■ RECORDS FOR THIS TASK
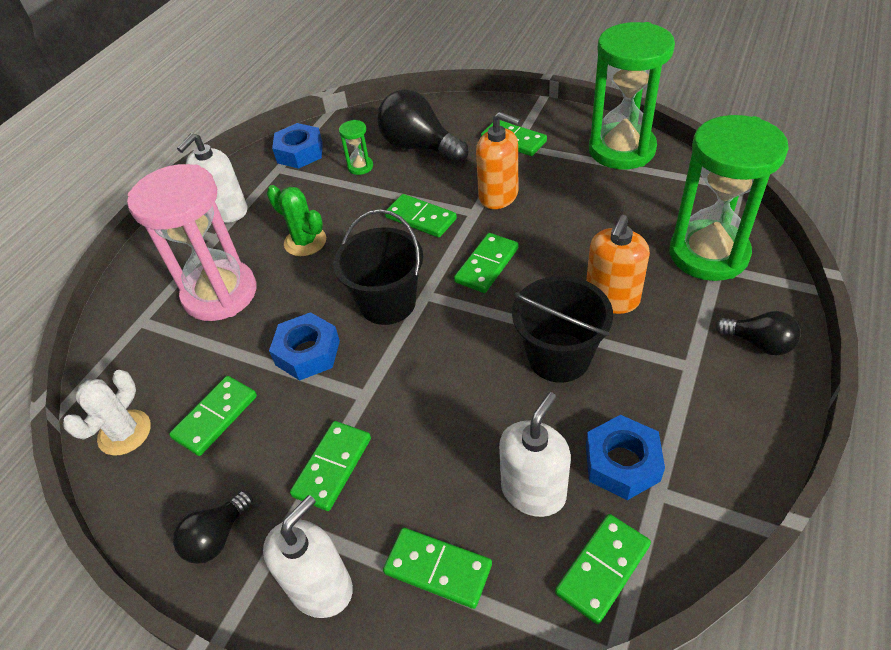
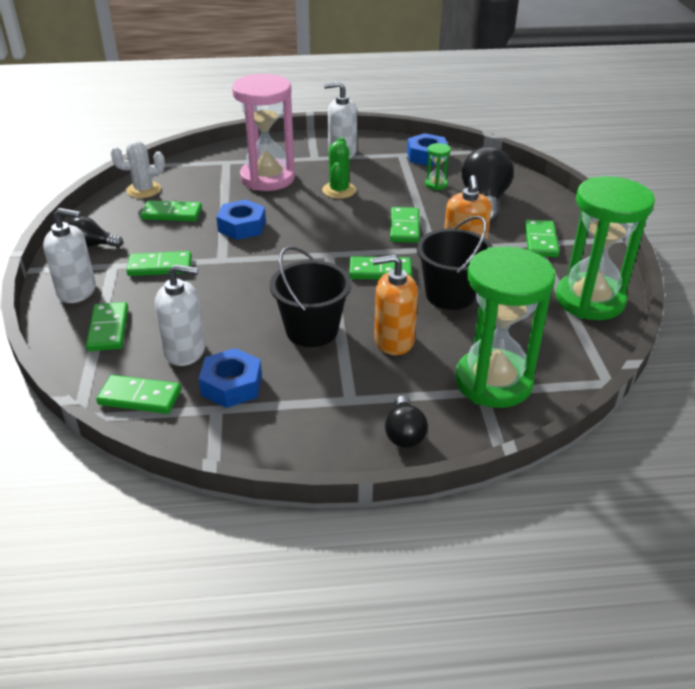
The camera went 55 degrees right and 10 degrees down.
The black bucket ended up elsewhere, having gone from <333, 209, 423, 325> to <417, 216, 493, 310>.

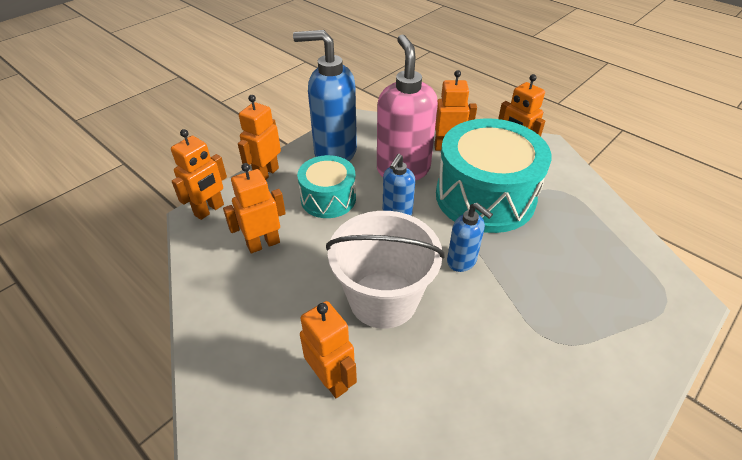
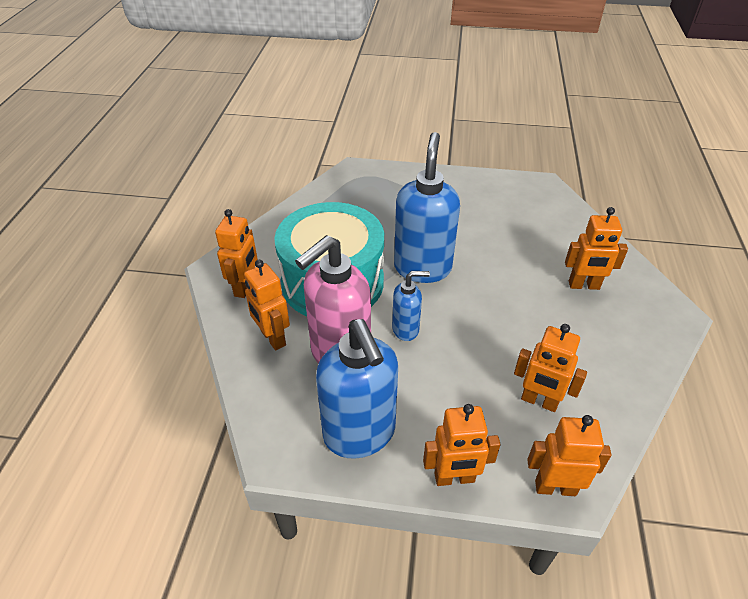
The camera went 125 degrees left and 0 degrees up.
The second view lost the turquoise drum at <297, 155, 356, 218>.
The size of the blue soap dispenser at <447, 203, 493, 272> changed by a factor of 1.90.
The second view lost the white bucket at <326, 211, 445, 329>.
The orange robot at <300, 301, 357, 398> ended up facing another way, 105 degrees counterclockwise from before.

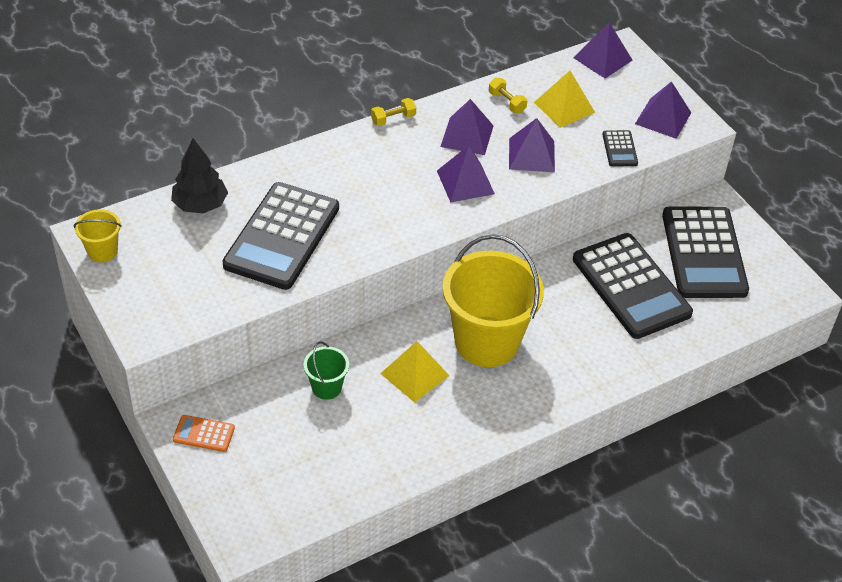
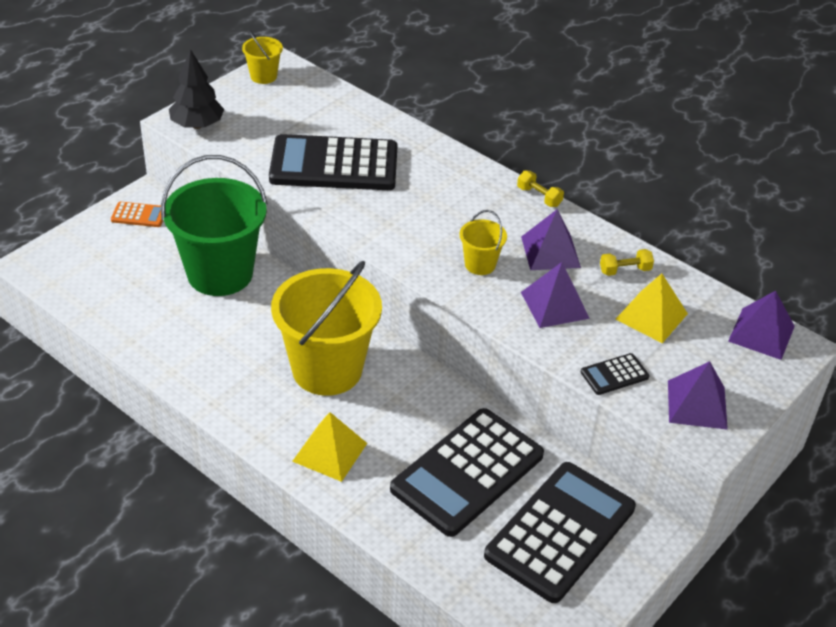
The camera went 70 degrees right and 5 degrees down.
The yellow dumbbell at <489, 78, 527, 113> ended up facing another way, 45 degrees clockwise from before.
The black tree ended up elsewhere, having gone from <171, 139, 228, 214> to <169, 49, 224, 129>.
Where the purple pyramid stood at <437, 145, 495, 203>, the yellow bucket came to stand at <460, 210, 507, 275>.
The black calculator at <662, 207, 749, 298> ended up facing another way, 150 degrees clockwise from before.
The size of the green bucket at <304, 341, 349, 400> changed by a factor of 2.24.
The yellow pyramid ended up elsewhere, having gone from <380, 341, 450, 403> to <292, 412, 367, 482>.
The orange calculator at <173, 415, 235, 452> ended up facing another way, 105 degrees clockwise from before.

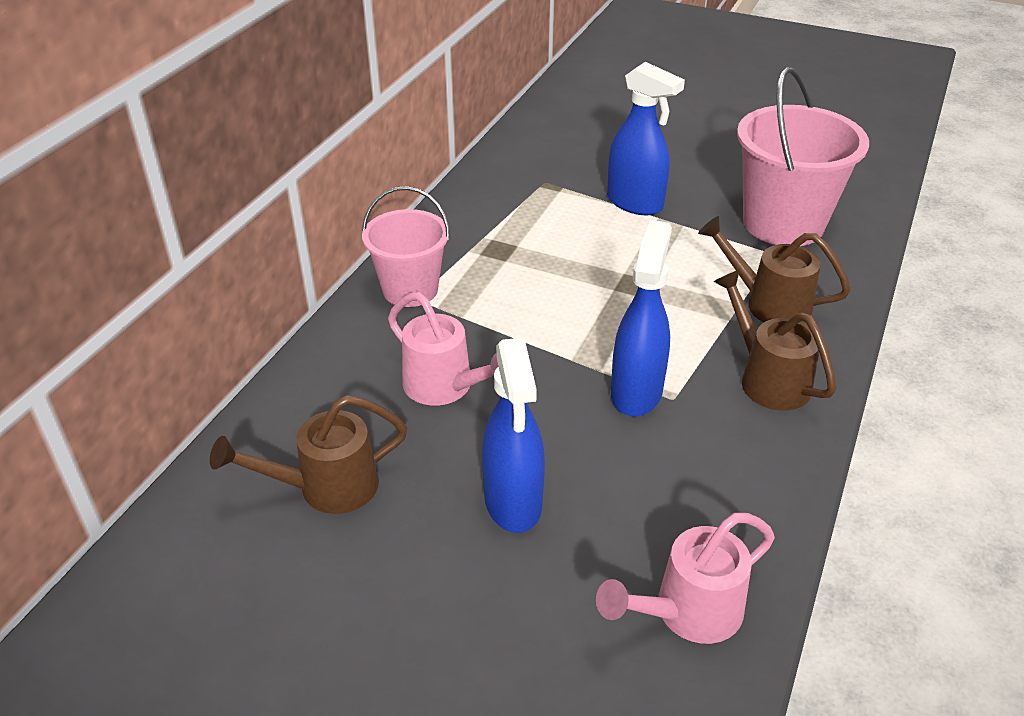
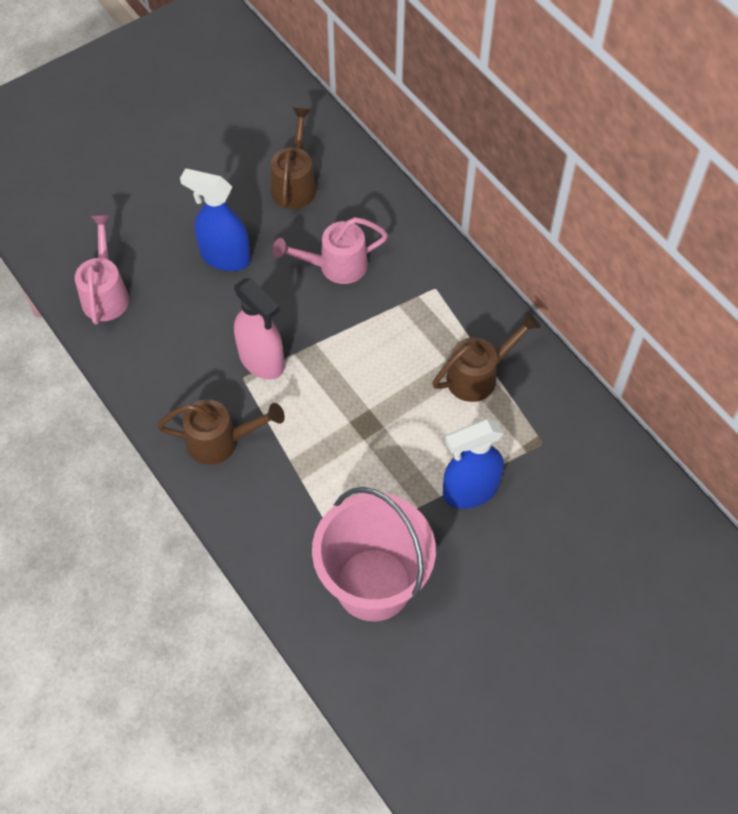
The camera went 120 degrees right and 20 degrees up.
The second view lost the pink bucket at <362, 186, 450, 307>.
The brown watering can ended up elsewhere, having gone from <698, 216, 851, 323> to <432, 312, 541, 402>.
What was the blue spray bottle at <611, 220, 672, 417> turned into the pink spray bottle at <234, 278, 284, 380>.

■ WHAT YOU WILL DO
From the records above, pick out and copy each line holding the word "gone".

■ SOLVED PROBLEM
The black bucket ended up elsewhere, having gone from <333, 209, 423, 325> to <417, 216, 493, 310>.
The black tree ended up elsewhere, having gone from <171, 139, 228, 214> to <169, 49, 224, 129>.
The yellow pyramid ended up elsewhere, having gone from <380, 341, 450, 403> to <292, 412, 367, 482>.
The brown watering can ended up elsewhere, having gone from <698, 216, 851, 323> to <432, 312, 541, 402>.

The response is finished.